## Assignment
Find each line in the following listing that has the string "degrees", then state the count and nothing else.

## Dataset entries
------------------------------------------------------------------------

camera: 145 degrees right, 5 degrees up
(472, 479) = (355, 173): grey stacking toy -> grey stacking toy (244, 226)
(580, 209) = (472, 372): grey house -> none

------------------------------------------------------------------------

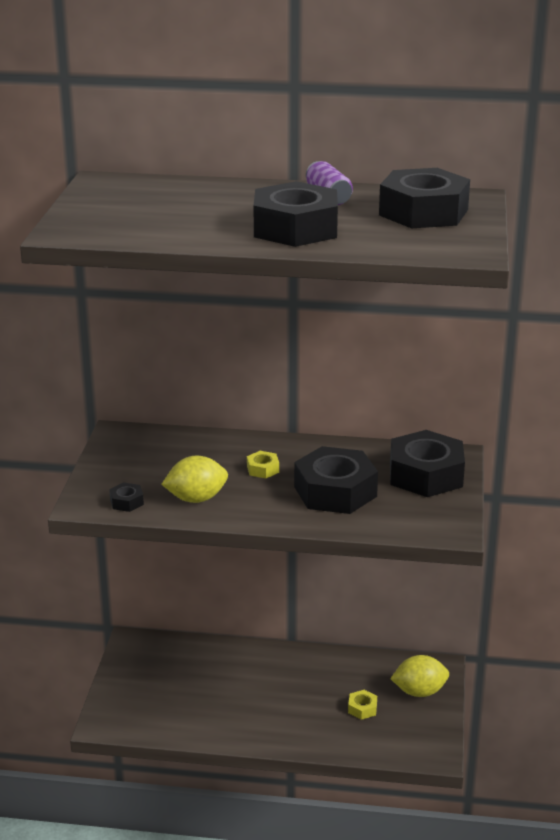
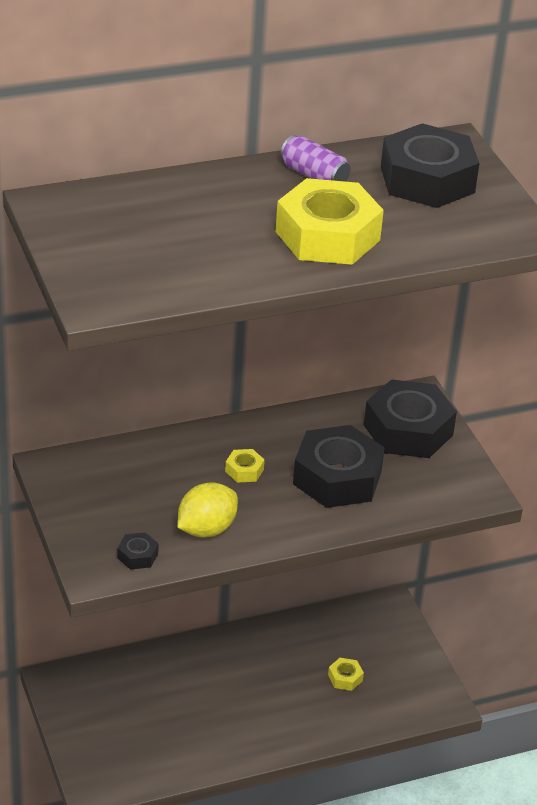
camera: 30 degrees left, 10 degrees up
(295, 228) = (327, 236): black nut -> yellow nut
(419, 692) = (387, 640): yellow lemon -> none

------------------------------------------------------------------------

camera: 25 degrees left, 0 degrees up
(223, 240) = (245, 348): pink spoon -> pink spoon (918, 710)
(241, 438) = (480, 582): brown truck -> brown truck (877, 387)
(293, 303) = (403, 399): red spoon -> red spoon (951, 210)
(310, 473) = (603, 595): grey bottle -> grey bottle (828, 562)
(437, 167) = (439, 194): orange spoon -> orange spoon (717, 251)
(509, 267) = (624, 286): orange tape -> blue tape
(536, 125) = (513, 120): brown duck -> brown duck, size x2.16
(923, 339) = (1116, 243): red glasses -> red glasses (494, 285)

------------------------------------------------------------------------

## Solution for this problem
3